WORK INSTRUCTIONS: What you return should be the lines from the first line of the records below through the line holding "none -> lime brick B6:B7 level 1", unchanged.

Stored data:
* * * * * * * * *

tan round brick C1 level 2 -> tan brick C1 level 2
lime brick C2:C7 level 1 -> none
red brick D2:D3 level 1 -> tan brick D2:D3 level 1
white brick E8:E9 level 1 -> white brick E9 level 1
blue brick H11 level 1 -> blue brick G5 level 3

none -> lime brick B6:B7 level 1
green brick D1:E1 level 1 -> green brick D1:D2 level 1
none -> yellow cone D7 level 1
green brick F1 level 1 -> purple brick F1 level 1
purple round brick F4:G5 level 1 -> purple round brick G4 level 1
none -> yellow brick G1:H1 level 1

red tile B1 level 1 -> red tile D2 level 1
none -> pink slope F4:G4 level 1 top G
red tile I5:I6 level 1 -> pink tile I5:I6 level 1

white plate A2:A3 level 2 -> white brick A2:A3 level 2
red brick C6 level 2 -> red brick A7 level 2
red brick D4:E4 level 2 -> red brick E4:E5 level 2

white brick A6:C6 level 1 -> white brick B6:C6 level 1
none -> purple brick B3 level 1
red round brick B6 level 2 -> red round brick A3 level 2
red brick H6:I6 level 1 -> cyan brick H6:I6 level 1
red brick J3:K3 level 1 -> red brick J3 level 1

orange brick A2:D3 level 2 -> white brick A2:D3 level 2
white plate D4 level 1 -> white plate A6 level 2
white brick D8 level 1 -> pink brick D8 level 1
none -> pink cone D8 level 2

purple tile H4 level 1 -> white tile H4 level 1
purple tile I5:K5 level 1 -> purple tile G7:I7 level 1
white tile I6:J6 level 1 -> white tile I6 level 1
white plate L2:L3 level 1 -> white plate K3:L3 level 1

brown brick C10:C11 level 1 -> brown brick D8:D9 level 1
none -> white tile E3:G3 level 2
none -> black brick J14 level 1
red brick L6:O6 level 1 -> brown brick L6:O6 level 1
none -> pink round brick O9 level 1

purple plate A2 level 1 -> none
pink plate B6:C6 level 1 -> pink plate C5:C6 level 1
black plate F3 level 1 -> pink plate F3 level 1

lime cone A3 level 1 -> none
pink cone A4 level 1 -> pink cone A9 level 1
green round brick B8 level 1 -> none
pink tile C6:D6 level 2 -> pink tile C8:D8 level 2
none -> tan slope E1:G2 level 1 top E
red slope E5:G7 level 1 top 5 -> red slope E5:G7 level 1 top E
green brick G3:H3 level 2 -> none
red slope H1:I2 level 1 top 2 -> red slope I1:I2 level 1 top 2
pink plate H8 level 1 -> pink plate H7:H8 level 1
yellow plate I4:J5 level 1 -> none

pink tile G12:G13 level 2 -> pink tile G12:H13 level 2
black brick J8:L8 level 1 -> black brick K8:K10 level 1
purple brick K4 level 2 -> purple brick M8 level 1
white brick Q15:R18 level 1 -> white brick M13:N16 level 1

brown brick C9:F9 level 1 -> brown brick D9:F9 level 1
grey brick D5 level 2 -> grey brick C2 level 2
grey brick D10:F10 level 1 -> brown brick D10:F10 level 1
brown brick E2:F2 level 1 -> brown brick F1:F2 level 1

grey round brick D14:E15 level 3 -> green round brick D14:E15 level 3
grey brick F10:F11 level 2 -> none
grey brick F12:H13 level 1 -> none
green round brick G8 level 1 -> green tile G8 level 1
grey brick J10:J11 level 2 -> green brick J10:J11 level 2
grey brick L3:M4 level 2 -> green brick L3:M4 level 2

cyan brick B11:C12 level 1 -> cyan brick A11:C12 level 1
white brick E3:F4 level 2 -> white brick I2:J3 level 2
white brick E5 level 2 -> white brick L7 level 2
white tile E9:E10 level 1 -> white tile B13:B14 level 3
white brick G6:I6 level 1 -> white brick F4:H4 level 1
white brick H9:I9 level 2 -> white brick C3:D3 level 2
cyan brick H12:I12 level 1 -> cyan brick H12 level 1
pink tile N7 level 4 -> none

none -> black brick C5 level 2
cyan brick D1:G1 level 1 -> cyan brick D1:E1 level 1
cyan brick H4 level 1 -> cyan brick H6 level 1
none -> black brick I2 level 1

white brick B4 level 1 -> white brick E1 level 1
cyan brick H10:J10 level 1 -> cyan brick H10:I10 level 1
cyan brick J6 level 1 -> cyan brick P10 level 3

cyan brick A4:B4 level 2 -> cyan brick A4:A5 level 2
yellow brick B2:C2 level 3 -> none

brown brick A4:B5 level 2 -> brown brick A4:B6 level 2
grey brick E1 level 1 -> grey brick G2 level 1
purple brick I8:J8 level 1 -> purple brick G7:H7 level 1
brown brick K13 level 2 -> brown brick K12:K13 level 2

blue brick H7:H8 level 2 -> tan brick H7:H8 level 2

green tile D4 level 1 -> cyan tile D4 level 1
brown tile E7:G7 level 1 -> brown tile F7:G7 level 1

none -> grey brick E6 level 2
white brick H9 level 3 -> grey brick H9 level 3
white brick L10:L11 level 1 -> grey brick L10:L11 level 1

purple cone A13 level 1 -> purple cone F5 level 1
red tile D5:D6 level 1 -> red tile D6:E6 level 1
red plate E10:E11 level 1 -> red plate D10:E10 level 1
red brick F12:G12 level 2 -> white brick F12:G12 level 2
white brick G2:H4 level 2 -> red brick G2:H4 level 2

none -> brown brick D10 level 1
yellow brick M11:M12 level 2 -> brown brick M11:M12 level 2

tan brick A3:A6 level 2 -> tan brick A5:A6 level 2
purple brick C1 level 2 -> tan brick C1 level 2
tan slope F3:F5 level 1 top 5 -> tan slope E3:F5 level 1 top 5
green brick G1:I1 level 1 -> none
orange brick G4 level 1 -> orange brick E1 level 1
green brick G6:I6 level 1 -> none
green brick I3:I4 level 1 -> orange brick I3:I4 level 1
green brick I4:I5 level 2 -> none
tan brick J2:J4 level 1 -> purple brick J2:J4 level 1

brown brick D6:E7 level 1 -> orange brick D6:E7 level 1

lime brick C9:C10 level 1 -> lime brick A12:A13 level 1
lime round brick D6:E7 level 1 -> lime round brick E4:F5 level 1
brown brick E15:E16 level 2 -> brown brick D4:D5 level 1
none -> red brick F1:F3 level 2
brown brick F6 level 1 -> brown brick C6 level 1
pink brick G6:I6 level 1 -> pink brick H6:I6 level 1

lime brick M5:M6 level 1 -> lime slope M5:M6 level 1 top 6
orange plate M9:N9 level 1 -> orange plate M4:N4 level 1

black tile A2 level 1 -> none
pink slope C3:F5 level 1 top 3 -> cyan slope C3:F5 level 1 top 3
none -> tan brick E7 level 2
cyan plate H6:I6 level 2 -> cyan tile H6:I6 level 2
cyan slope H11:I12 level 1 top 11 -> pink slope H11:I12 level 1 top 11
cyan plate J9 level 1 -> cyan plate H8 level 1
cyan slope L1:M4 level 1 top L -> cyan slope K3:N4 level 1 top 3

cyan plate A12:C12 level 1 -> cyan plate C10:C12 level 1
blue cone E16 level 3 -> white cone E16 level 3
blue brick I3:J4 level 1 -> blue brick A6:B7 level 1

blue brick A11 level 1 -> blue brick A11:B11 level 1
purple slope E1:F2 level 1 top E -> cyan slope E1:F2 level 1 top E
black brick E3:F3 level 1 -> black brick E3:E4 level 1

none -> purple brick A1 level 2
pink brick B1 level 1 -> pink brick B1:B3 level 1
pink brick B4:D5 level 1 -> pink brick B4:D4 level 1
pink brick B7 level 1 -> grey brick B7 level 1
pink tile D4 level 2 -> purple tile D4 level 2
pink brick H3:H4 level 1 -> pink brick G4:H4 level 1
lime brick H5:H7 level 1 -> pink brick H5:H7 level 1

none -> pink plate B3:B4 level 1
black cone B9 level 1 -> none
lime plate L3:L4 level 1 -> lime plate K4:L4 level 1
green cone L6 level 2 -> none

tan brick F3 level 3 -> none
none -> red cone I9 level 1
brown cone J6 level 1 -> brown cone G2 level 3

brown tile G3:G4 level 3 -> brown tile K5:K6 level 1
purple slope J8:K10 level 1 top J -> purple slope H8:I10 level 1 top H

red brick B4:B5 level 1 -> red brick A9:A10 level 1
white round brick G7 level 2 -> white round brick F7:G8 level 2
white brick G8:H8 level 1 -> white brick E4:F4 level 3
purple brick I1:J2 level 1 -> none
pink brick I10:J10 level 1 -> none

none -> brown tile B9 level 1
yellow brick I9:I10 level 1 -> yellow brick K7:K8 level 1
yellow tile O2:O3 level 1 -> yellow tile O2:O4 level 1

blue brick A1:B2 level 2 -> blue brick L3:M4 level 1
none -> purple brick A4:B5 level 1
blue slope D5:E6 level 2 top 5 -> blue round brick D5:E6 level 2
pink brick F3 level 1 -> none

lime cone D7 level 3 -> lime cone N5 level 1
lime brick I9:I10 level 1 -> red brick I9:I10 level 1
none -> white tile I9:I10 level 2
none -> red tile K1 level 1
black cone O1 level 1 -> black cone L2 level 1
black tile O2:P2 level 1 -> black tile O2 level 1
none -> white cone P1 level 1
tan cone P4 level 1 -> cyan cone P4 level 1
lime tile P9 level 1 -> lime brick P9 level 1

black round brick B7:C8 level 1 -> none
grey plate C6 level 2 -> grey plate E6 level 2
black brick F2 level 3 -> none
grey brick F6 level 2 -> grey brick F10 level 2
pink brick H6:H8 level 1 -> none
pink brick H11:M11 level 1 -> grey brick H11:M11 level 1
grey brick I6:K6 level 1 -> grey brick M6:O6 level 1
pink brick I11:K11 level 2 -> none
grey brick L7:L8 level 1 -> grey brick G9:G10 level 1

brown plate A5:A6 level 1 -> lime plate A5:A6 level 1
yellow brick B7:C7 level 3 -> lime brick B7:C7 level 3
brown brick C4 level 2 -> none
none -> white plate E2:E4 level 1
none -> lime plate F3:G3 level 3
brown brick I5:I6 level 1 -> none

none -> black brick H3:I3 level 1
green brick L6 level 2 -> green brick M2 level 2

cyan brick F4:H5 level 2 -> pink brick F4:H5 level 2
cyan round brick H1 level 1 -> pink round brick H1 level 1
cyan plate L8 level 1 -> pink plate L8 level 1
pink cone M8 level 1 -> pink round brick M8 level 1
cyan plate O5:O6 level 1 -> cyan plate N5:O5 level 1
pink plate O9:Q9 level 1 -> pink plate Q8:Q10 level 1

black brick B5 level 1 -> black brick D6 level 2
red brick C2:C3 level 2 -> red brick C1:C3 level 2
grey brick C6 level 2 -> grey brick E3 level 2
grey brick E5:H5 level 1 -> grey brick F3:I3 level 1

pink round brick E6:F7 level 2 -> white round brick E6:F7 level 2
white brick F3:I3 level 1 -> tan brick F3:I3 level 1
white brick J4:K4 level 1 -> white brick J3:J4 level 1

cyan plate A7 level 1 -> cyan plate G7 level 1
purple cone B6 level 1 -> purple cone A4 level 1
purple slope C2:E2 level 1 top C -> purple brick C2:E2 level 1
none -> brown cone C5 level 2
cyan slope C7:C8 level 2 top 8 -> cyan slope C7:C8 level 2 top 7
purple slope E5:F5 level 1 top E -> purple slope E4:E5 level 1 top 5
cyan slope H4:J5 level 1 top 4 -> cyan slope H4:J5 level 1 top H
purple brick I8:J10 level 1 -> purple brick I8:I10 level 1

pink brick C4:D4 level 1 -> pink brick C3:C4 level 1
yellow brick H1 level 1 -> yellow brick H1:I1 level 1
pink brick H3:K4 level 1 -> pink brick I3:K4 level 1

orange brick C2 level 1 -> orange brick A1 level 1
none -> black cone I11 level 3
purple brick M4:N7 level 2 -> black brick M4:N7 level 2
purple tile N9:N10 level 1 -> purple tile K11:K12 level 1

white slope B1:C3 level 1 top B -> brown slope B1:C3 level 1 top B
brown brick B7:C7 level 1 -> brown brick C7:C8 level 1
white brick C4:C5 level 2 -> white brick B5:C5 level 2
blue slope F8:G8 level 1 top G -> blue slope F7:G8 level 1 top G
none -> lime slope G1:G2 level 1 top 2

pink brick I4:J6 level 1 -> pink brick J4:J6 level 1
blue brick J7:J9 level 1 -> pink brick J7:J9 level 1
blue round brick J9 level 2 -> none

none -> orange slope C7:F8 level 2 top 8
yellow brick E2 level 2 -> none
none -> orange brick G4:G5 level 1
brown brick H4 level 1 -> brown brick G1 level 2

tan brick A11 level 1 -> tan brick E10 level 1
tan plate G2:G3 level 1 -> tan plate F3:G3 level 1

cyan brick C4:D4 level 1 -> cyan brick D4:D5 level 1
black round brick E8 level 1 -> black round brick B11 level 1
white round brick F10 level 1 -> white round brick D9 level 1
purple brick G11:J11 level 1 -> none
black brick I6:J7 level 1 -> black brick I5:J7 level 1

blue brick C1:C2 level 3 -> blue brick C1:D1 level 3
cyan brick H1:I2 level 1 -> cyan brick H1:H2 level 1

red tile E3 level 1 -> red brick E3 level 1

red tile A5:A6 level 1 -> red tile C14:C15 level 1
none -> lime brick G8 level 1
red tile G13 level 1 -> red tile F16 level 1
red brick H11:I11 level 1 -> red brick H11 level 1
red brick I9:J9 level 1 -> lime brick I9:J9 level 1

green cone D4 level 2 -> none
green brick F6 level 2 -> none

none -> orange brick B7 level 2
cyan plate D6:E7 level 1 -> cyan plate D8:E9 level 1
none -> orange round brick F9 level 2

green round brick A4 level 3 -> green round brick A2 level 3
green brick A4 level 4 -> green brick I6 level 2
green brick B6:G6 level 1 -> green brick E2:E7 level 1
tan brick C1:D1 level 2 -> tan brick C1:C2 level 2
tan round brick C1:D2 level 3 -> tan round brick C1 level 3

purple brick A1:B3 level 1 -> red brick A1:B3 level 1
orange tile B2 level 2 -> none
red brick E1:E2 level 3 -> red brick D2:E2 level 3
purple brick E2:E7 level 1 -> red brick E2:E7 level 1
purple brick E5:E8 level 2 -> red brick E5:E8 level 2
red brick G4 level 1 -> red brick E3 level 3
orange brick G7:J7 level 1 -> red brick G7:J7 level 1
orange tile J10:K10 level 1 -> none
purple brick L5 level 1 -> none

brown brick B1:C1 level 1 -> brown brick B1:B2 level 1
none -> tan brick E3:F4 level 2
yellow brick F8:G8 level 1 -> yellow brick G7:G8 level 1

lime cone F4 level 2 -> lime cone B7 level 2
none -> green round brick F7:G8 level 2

* * * * * * * * *

RESULT:
tan round brick C1 level 2 -> tan brick C1 level 2
lime brick C2:C7 level 1 -> none
red brick D2:D3 level 1 -> tan brick D2:D3 level 1
white brick E8:E9 level 1 -> white brick E9 level 1
blue brick H11 level 1 -> blue brick G5 level 3

none -> lime brick B6:B7 level 1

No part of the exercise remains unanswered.